What you will do
Check every line of the entries for "white", and copy the lines that hold it.

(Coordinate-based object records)
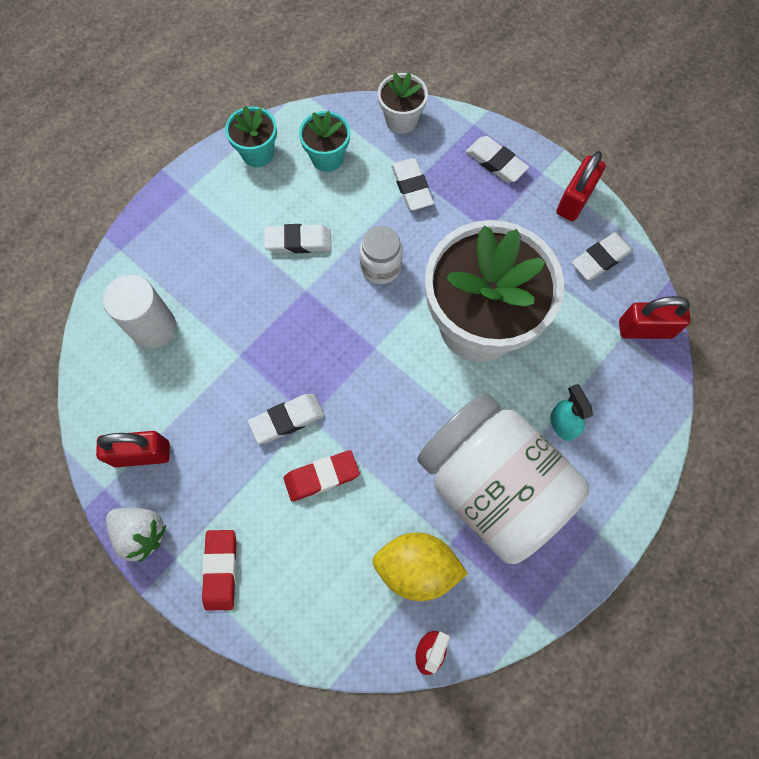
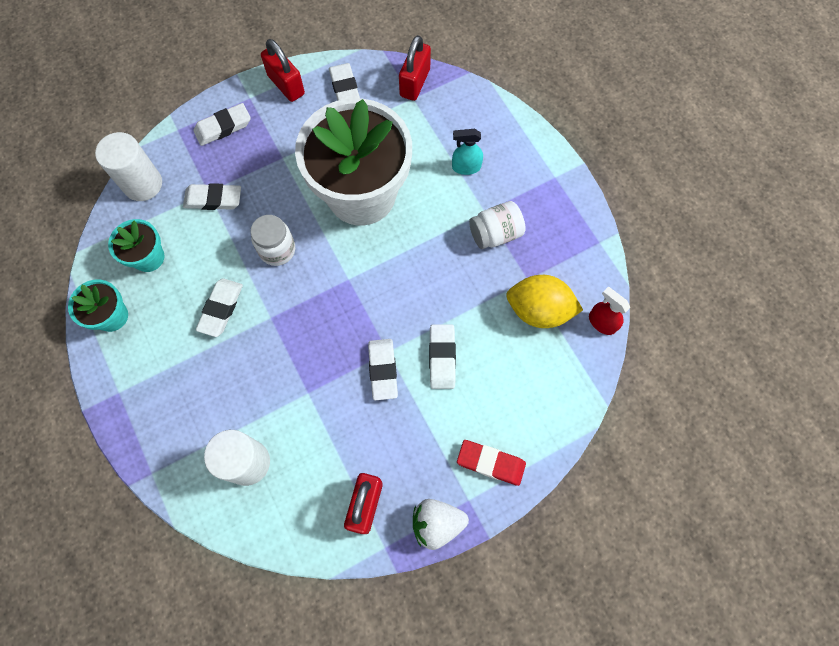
camera: 70 degrees left, 0 degrees up
(141, 533) = (437, 523): white strawberry -> white strawberry turned 150 degrees counterclockwise
(321, 476) = (442, 358): red eraser -> white eraser
(401, 120) = (143, 184): white flower pot -> white cylinder
(416, 568) = (539, 310): yellow lemon -> yellow lemon turned 75 degrees clockwise
(492, 486) = (495, 233): white jar -> white jar, size x0.43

Result for this task
(141, 533) = (437, 523): white strawberry -> white strawberry turned 150 degrees counterclockwise
(321, 476) = (442, 358): red eraser -> white eraser
(401, 120) = (143, 184): white flower pot -> white cylinder
(492, 486) = (495, 233): white jar -> white jar, size x0.43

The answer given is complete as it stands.